- _DIRECTIONS_
Return each line of the records below that contains the string "kern".

- _DATA RECORDS_
⟨

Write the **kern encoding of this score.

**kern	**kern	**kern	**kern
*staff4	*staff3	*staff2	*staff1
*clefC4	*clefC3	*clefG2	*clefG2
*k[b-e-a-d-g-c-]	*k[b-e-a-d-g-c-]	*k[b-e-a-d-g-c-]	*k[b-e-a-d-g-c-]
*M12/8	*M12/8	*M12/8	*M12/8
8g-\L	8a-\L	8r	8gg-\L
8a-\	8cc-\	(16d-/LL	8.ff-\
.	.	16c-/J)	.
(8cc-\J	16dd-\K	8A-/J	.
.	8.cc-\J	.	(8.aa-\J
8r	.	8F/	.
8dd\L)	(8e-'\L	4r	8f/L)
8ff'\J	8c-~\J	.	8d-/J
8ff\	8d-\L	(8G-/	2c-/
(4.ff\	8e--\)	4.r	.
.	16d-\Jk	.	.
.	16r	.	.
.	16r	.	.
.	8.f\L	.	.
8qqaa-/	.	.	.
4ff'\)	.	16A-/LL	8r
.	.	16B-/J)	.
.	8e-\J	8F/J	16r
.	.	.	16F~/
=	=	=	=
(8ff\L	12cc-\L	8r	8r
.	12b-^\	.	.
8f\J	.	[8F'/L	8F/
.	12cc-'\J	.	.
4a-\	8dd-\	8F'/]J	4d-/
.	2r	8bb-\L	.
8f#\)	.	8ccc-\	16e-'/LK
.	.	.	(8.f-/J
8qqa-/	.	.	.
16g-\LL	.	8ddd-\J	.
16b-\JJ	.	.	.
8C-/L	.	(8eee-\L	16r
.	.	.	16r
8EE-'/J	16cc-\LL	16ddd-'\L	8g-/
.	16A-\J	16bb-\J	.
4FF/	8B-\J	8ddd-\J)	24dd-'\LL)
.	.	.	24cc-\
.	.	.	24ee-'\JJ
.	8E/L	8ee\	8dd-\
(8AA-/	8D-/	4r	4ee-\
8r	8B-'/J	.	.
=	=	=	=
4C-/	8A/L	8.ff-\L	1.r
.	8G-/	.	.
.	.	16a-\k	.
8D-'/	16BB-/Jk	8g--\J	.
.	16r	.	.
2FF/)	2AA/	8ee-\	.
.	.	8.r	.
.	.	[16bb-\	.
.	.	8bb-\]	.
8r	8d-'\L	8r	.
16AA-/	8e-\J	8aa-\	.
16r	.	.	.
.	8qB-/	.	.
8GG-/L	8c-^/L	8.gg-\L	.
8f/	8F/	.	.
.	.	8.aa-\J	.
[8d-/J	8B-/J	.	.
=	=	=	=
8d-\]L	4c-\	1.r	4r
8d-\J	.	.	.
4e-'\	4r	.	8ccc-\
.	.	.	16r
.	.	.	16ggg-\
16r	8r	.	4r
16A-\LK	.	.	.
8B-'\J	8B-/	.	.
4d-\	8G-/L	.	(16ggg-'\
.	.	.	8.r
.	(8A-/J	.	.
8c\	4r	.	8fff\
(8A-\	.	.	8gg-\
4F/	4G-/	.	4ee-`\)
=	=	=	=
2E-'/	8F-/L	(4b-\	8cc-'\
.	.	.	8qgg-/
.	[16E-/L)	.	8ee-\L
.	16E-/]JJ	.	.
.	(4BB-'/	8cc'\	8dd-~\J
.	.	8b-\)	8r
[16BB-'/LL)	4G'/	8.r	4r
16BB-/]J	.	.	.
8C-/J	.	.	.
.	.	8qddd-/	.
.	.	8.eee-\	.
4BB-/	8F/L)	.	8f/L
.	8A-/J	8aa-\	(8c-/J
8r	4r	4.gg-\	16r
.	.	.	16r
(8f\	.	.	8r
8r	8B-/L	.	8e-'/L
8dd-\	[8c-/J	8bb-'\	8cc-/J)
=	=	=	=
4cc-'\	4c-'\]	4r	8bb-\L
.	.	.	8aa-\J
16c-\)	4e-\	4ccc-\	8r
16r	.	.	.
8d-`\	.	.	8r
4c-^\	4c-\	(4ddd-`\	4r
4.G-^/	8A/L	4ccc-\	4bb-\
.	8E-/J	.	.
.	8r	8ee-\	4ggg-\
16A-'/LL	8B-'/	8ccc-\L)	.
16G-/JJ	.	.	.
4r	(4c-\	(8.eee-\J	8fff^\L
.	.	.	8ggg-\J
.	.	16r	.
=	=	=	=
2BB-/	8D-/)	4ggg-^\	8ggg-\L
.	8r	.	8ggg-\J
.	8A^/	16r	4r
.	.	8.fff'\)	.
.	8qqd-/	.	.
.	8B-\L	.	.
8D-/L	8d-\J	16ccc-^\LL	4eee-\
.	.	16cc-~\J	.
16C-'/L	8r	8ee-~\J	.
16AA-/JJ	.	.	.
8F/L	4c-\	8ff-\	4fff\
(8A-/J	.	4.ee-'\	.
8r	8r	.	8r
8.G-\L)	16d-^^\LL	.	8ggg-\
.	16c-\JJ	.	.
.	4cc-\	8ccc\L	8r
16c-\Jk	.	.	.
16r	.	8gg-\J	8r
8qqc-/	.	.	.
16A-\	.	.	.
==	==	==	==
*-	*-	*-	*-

⟩

- _WORKED ANSWER_
Write the **kern encoding of this score.
**kern	**kern	**kern	**kern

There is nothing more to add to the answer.